DESCRIPTION OF THE TASK:
Taking the line with "RADIO pin CE: 7 -> 14" as the first and the line with "SONAR pin TRIG: 4 -> 16" as the last, set down exactly every line in that range from the entries below, and no more.
##### RECORDS TO PROCESS #####
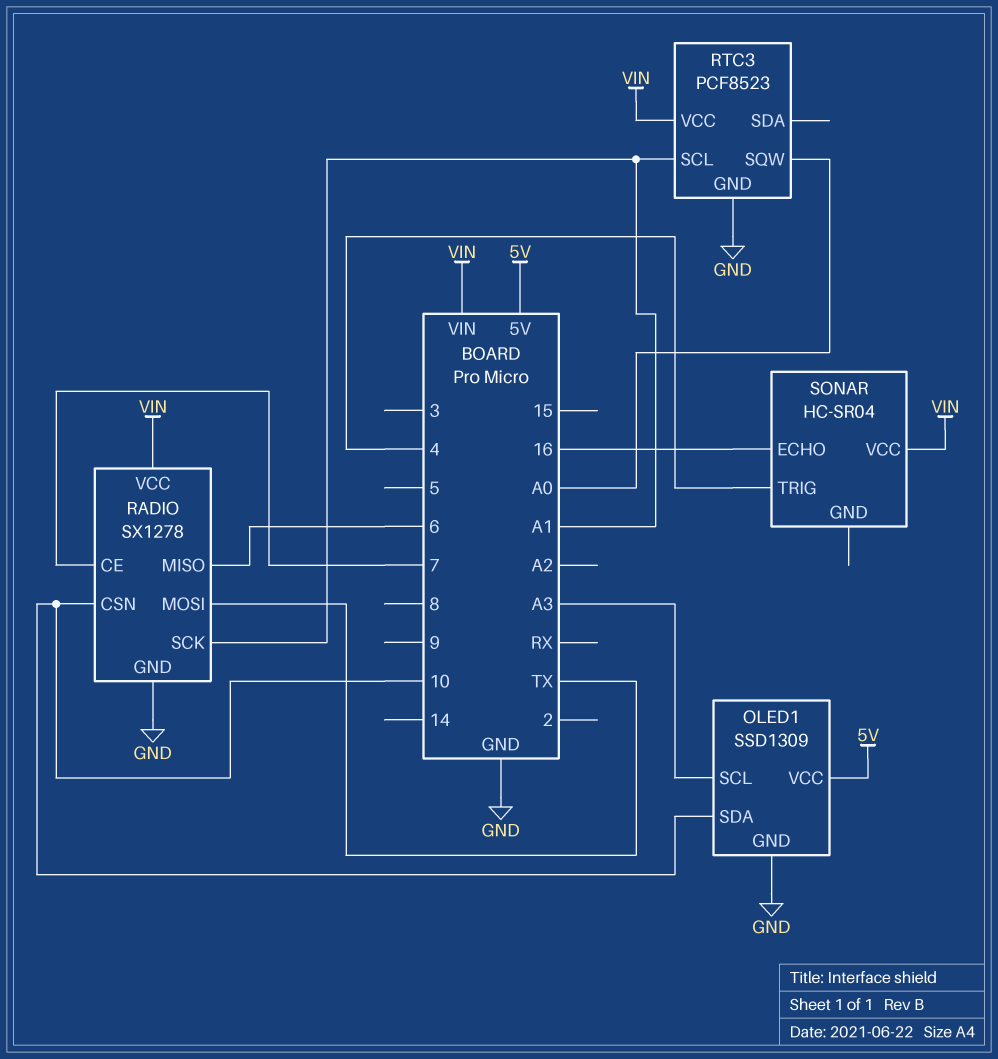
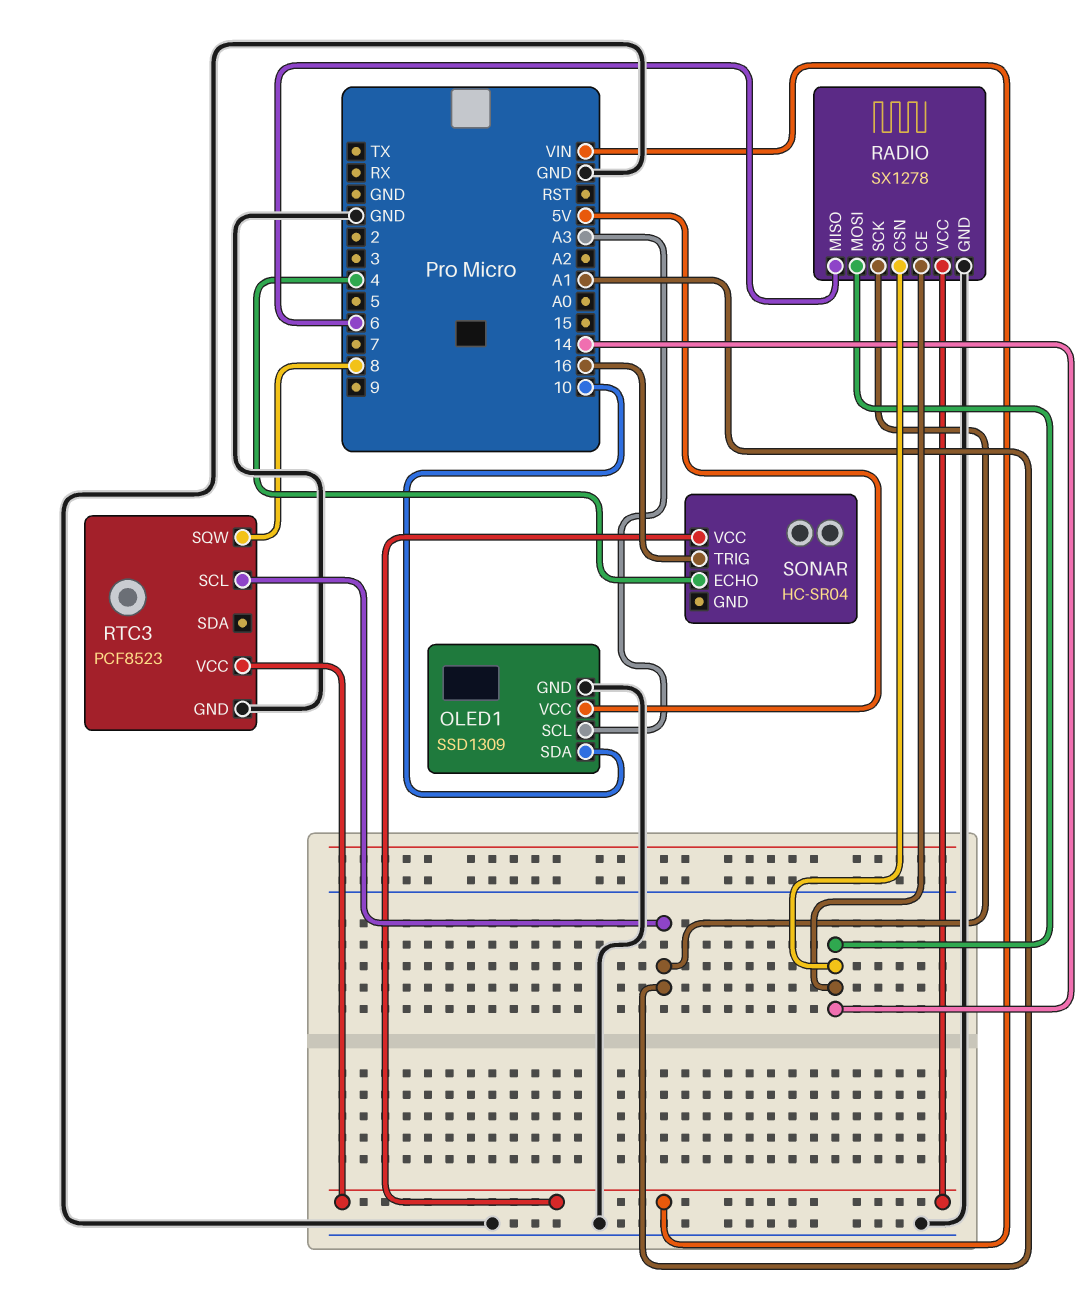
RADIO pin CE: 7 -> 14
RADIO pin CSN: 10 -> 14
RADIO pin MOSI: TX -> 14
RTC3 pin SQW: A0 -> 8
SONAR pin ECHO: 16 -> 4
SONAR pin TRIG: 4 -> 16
#####
##### RECORDS TO PROCESS #####
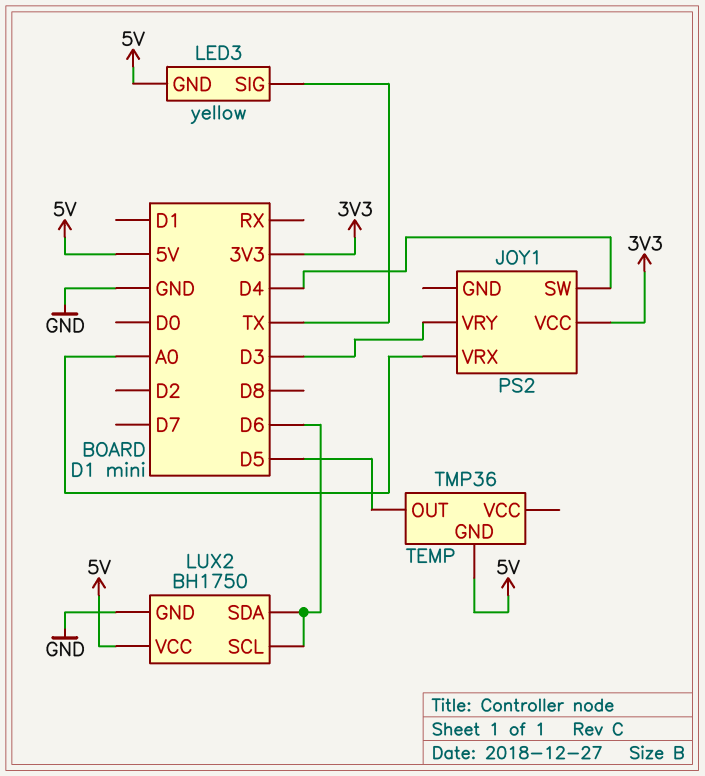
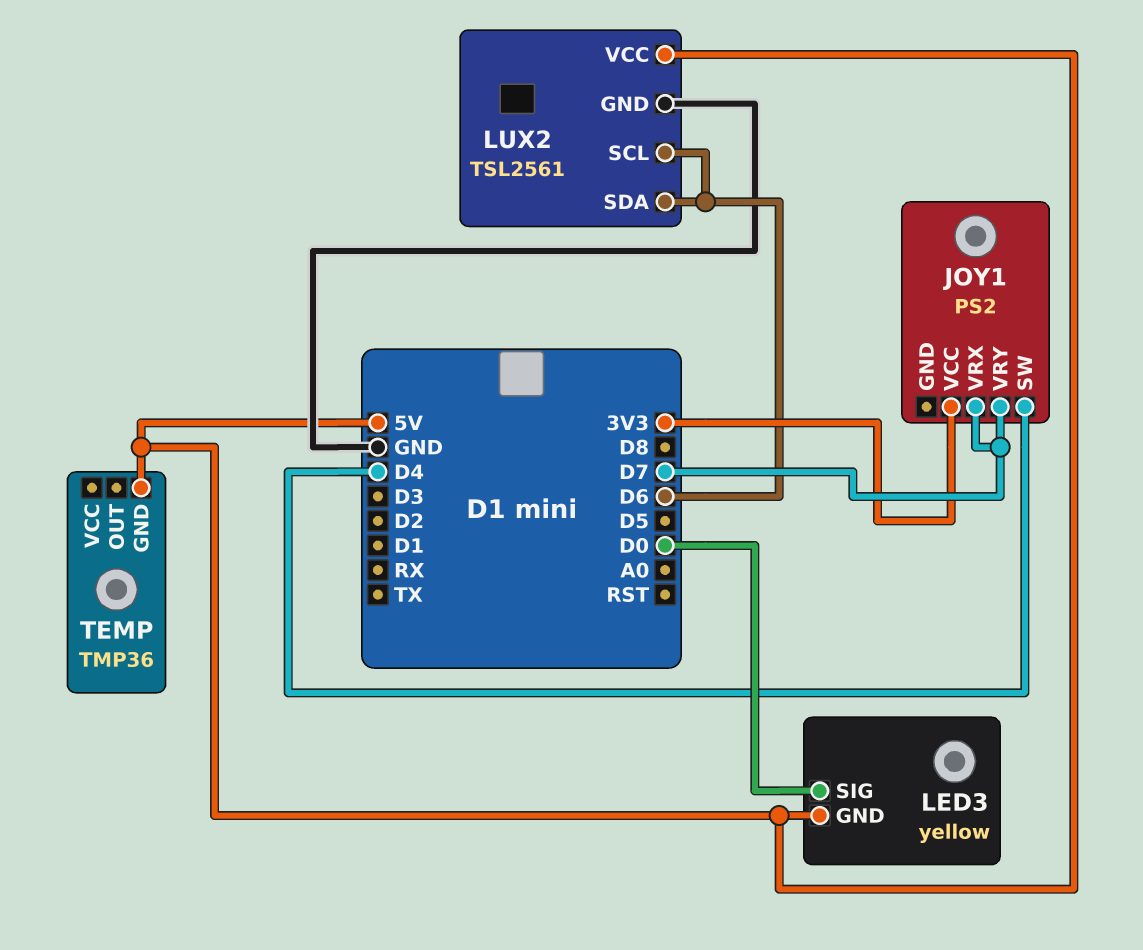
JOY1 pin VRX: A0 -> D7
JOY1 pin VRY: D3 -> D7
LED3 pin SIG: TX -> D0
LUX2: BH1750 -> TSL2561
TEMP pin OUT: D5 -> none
#####
EXERCISE SOLUTION:
RADIO pin CE: 7 -> 14
RADIO pin CSN: 10 -> 14
RADIO pin MOSI: TX -> 14
RTC3 pin SQW: A0 -> 8
SONAR pin ECHO: 16 -> 4
SONAR pin TRIG: 4 -> 16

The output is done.